● **Activity**
What lines in the records below contain the string "diamond"? Copy every one.

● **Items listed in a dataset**
'''

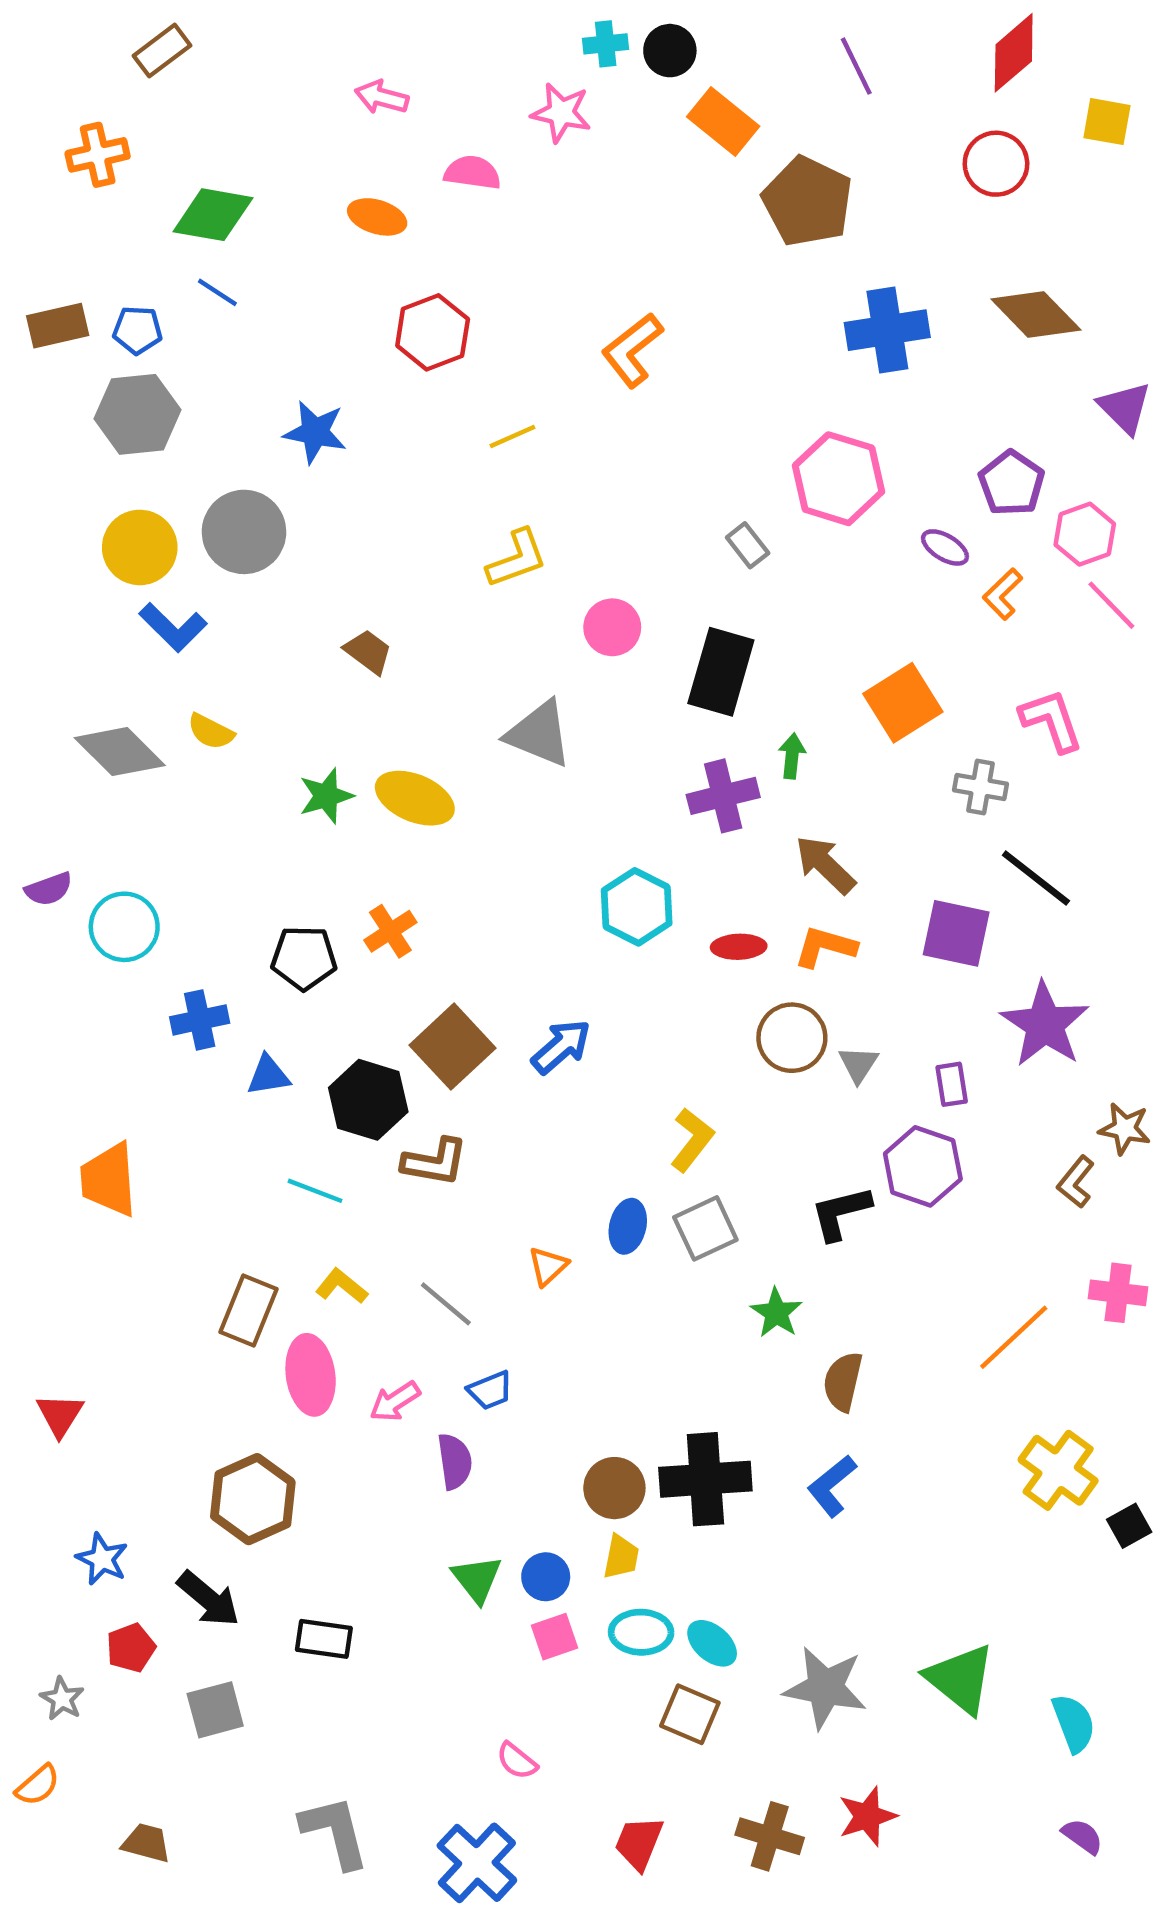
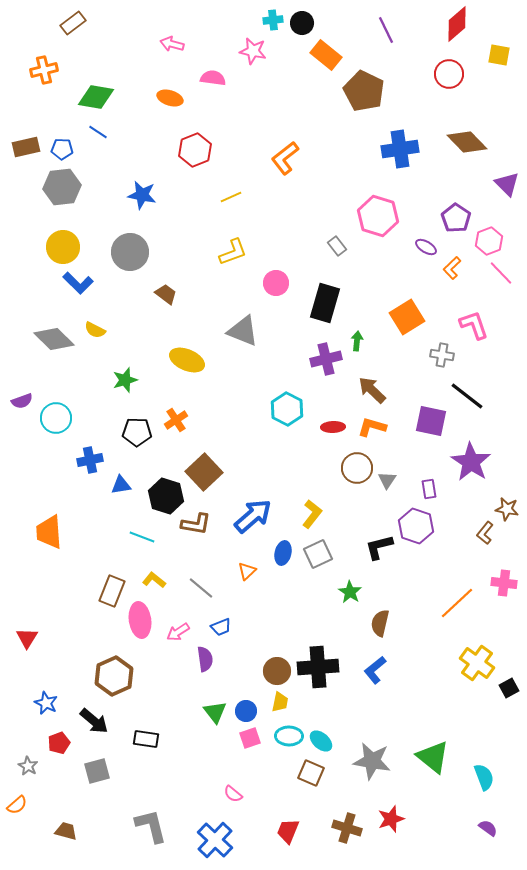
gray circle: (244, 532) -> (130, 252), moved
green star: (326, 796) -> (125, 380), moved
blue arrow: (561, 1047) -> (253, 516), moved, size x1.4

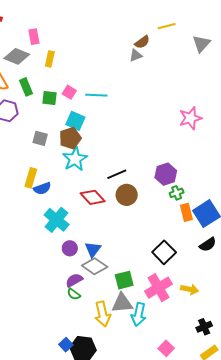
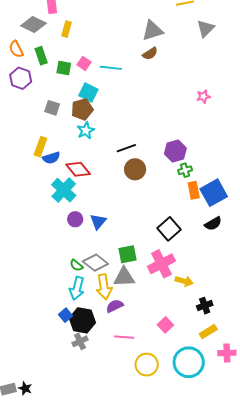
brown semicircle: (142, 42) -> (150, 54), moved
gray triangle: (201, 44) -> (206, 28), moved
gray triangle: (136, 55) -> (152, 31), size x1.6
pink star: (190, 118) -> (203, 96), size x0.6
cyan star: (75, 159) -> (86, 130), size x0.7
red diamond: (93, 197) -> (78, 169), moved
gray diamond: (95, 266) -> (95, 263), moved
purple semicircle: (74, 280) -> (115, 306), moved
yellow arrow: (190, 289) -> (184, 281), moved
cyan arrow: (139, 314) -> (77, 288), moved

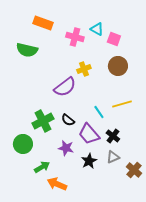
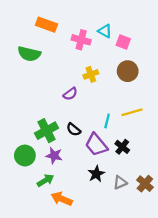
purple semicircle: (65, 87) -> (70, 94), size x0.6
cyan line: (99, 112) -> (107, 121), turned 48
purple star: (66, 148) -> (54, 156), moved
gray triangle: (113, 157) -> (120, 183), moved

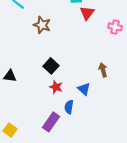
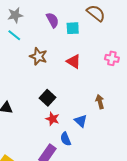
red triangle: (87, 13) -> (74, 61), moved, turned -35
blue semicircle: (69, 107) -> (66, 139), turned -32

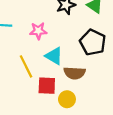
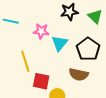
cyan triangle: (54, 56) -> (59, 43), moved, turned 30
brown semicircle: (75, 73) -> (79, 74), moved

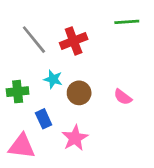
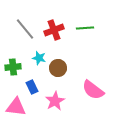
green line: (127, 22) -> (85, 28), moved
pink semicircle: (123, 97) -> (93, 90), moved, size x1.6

'''

● **Your solution**
red diamond: (93, 197) -> (78, 169), moved
gray diamond: (95, 266) -> (95, 263), moved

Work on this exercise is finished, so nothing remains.